### The data ###

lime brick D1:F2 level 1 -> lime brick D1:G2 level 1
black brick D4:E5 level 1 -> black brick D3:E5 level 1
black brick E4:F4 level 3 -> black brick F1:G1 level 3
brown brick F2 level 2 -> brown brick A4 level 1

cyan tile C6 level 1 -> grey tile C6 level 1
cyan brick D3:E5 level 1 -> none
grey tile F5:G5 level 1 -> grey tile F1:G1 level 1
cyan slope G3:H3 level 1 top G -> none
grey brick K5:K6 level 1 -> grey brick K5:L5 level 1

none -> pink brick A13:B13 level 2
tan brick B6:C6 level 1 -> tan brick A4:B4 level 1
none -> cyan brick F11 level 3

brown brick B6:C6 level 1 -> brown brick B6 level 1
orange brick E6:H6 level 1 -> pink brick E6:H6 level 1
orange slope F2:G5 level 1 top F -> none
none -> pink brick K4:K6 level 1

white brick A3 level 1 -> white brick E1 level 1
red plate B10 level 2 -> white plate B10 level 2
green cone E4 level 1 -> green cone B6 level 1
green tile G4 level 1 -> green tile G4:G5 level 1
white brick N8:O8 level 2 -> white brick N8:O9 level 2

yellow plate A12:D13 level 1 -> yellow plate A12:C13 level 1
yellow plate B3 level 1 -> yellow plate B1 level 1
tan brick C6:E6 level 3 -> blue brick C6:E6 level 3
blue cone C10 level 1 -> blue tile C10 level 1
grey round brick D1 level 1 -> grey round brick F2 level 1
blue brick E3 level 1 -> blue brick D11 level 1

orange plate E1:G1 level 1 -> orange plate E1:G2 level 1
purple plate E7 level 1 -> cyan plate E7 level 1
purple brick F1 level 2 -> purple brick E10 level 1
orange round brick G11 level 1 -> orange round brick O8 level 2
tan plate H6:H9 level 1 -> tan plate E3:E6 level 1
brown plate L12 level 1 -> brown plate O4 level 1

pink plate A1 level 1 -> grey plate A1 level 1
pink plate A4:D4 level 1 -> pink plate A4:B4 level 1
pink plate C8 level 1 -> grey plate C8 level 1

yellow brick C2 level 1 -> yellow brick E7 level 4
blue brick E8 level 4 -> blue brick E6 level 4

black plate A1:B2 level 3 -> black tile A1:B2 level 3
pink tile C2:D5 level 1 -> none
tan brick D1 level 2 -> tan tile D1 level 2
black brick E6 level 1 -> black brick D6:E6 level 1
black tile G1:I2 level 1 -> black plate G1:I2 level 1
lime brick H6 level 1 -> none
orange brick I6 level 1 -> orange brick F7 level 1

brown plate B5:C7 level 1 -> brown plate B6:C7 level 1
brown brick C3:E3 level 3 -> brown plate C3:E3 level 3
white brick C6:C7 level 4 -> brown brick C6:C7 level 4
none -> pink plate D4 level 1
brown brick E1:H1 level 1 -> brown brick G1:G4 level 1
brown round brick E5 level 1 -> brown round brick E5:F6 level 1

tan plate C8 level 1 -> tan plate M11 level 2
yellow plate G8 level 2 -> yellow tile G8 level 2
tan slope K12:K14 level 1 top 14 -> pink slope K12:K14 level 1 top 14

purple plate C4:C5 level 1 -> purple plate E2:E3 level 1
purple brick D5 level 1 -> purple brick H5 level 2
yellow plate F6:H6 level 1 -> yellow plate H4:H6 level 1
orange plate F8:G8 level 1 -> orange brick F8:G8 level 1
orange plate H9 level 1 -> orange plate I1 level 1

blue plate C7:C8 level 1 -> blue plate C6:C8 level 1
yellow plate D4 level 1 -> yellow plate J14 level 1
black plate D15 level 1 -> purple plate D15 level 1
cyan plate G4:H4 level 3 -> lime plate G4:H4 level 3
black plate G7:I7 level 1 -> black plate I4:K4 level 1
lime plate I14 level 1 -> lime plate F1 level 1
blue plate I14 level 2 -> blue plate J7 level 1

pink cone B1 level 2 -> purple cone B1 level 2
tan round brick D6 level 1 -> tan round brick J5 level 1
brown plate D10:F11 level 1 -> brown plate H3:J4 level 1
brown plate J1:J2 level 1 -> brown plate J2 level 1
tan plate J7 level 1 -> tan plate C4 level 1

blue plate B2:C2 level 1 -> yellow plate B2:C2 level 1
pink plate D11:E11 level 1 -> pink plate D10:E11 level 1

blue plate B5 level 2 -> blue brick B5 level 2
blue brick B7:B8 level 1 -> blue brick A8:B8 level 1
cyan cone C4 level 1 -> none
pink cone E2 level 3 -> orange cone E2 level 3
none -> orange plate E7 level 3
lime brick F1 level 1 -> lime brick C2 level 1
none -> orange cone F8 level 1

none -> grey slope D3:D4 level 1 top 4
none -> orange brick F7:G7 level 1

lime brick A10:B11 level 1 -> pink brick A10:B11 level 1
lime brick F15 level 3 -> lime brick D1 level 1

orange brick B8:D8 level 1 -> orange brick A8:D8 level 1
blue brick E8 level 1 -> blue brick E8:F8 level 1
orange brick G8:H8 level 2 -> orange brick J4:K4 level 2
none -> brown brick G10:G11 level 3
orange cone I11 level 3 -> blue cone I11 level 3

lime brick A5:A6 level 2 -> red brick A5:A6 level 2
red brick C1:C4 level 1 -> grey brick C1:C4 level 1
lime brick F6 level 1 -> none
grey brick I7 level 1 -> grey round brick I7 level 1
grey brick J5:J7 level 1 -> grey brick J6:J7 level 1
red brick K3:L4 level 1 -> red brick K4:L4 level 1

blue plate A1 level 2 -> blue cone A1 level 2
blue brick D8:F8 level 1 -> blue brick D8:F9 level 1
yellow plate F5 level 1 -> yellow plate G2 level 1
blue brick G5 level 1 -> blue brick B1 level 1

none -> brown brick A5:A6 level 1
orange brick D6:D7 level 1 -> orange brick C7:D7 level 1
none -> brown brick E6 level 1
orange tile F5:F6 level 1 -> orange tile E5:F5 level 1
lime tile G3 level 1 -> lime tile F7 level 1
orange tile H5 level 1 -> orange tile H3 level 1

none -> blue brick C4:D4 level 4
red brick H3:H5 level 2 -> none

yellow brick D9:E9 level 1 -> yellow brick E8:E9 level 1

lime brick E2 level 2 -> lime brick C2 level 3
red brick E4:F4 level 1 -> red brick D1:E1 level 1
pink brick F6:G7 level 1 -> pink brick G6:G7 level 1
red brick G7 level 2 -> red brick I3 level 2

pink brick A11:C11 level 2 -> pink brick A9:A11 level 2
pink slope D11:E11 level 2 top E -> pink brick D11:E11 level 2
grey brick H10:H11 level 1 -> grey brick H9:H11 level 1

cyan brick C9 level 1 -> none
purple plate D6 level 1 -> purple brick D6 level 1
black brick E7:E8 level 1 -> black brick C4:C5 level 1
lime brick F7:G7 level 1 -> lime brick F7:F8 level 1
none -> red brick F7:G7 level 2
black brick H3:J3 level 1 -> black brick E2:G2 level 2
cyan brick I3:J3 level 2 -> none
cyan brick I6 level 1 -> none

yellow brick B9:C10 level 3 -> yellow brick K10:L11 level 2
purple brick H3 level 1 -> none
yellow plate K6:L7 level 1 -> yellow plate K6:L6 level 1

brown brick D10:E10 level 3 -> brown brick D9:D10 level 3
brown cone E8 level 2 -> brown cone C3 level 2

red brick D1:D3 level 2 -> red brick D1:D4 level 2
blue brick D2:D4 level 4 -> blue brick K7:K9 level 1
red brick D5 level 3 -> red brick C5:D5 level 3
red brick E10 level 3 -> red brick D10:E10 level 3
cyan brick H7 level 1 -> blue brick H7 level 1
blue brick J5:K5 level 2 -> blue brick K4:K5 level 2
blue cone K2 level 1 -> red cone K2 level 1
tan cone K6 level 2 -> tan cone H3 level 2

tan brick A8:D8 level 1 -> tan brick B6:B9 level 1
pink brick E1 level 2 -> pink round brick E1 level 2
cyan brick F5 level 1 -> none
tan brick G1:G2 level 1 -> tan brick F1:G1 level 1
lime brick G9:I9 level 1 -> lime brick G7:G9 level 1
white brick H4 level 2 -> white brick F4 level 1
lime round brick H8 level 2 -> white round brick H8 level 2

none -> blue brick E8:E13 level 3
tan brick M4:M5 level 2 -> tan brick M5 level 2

###

__Exercise brief__:
Filter by the word "round": copy every line of the data that holds it.

__Your solution__:
grey round brick D1 level 1 -> grey round brick F2 level 1
orange round brick G11 level 1 -> orange round brick O8 level 2
brown round brick E5 level 1 -> brown round brick E5:F6 level 1
tan round brick D6 level 1 -> tan round brick J5 level 1
grey brick I7 level 1 -> grey round brick I7 level 1
pink brick E1 level 2 -> pink round brick E1 level 2
lime round brick H8 level 2 -> white round brick H8 level 2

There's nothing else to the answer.